> _WHAT YOU NEED TO DO_
Would you copy only the lines below, beginning with the one that contains "Mask anything matching" and running through the last entry line?
● ● ● ● ● ● ●
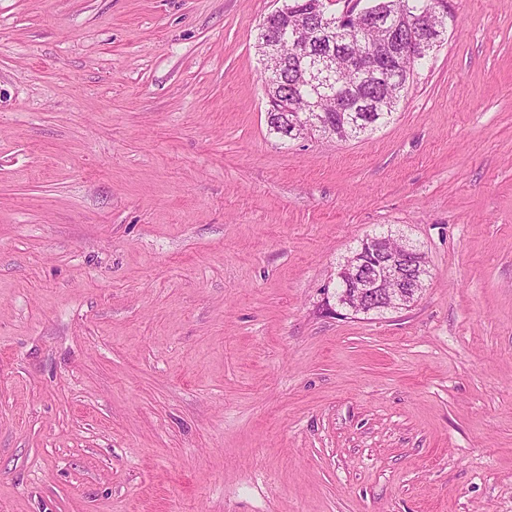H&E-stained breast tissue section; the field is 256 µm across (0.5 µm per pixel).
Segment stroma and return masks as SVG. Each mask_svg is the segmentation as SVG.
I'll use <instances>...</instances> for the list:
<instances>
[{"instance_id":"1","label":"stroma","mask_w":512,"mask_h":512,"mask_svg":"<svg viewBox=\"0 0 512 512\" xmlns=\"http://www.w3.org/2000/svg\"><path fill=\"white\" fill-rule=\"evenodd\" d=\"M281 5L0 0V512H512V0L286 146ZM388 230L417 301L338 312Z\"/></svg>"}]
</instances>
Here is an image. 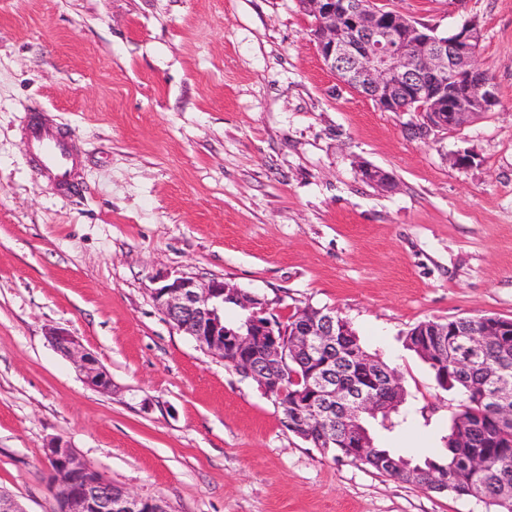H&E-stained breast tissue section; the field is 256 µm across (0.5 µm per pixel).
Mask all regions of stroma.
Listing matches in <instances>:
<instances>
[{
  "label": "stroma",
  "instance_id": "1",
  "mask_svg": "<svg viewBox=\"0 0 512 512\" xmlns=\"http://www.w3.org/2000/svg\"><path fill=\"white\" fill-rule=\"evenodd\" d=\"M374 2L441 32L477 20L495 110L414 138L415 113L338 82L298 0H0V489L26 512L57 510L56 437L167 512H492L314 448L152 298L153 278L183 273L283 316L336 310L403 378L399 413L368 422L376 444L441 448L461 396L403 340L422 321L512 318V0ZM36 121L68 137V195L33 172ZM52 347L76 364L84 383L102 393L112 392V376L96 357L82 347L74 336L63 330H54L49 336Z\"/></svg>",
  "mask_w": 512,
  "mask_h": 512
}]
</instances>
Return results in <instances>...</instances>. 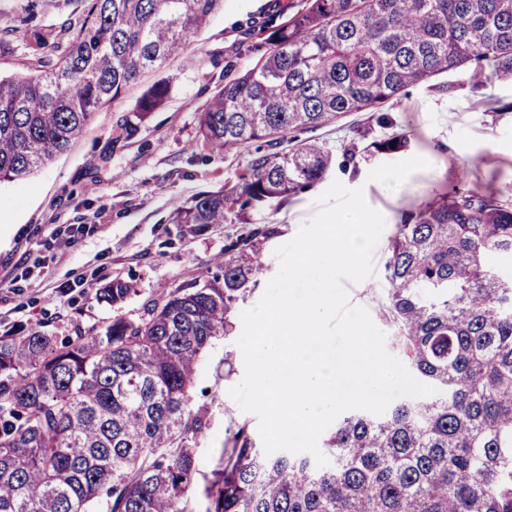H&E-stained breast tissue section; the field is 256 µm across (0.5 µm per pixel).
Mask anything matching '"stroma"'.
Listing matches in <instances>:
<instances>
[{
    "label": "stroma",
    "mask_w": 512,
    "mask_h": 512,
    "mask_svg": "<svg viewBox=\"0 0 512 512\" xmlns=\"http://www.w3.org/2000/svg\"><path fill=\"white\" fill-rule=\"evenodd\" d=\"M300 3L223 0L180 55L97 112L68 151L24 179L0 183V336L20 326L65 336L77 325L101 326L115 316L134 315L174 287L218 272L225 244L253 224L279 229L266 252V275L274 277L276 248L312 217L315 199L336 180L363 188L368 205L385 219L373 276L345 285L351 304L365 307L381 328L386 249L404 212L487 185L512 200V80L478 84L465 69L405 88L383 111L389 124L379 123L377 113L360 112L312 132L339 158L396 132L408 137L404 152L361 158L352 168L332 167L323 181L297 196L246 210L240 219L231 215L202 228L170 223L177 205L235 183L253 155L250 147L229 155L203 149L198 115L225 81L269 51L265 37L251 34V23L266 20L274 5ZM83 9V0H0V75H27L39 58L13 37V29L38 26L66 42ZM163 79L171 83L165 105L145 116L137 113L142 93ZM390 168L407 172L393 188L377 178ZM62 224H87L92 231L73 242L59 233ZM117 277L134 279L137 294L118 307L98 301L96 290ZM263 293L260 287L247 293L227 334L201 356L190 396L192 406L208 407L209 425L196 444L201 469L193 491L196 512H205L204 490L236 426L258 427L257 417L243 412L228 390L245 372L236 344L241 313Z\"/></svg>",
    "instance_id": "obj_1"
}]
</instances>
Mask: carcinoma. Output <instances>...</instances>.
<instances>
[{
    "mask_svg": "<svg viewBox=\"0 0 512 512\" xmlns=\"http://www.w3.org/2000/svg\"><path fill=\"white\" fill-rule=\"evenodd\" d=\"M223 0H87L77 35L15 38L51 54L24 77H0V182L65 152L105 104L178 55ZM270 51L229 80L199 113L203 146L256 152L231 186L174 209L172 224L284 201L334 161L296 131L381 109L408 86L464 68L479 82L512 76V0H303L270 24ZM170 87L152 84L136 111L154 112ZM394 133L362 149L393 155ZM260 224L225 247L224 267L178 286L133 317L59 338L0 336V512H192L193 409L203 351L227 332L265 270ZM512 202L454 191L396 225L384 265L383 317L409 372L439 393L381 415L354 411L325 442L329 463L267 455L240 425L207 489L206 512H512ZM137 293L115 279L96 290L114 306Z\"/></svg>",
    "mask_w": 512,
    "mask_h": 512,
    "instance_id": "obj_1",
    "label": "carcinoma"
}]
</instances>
● ● ● ● ● ● ●
> _EXPECTED OUTPUT_
Mask anything matching '"stroma"'.
Listing matches in <instances>:
<instances>
[{
    "label": "stroma",
    "mask_w": 512,
    "mask_h": 512,
    "mask_svg": "<svg viewBox=\"0 0 512 512\" xmlns=\"http://www.w3.org/2000/svg\"><path fill=\"white\" fill-rule=\"evenodd\" d=\"M300 3L223 0L180 55L97 112L68 151L24 179L0 183V336L20 326L65 336L77 325L101 326L115 316L134 315L174 287L218 272L225 244L253 224L279 229L266 252V275L274 277L276 248L312 217L315 199L336 180L363 188L368 205L385 219L373 276L345 285L351 304L365 307L381 328L386 249L404 212L487 185L512 200V80L478 84L465 69L405 88L383 111L389 124L379 123L377 113L360 112L312 132L339 158L396 132L408 137L404 152L361 158L352 168L332 167L323 181L297 196L246 210L240 219L231 215L202 228L170 223L177 205L235 183L253 155L250 147L229 155L203 149L198 115L225 81L269 51L265 37L251 34V23L266 20L274 5ZM83 9V0H0V75H27L39 58L13 37V29L38 26L66 42ZM163 79L171 83L165 105L145 116L137 113L142 93ZM390 168L407 172L393 188L377 178ZM62 224H87L92 231L73 242L59 233ZM117 277L134 279L137 294L118 307L98 301L96 290ZM263 293L260 287L247 293L227 334L201 356L190 396L192 406L208 407L209 425L196 444L201 469L193 491L196 512H205L204 490L236 426L258 427L257 417L243 412L228 390L245 372L236 344L241 313Z\"/></svg>",
    "instance_id": "obj_1"
}]
</instances>
Mask: carcinoma. Output <instances>...</instances>.
<instances>
[{
    "mask_svg": "<svg viewBox=\"0 0 512 512\" xmlns=\"http://www.w3.org/2000/svg\"><path fill=\"white\" fill-rule=\"evenodd\" d=\"M223 0H87L77 35L15 38L51 54L24 77H0V182L65 152L105 104L178 55ZM270 51L229 80L199 113L203 146L256 152L231 186L174 209L172 224L284 201L334 161L296 131L381 109L408 86L464 68L479 82L512 76V0H303L270 24ZM170 87L152 84L136 111L154 112ZM394 133L362 149L393 155ZM260 224L225 247L224 267L178 286L133 317L59 338L0 336V512H192L193 409L203 351L227 332L265 270ZM512 202L454 191L396 225L384 265L383 317L409 372L439 393L381 415L354 411L325 442L329 463L267 455L240 425L207 489L206 512H512ZM137 293L115 279L96 290L114 306Z\"/></svg>",
    "mask_w": 512,
    "mask_h": 512,
    "instance_id": "obj_1",
    "label": "carcinoma"
}]
</instances>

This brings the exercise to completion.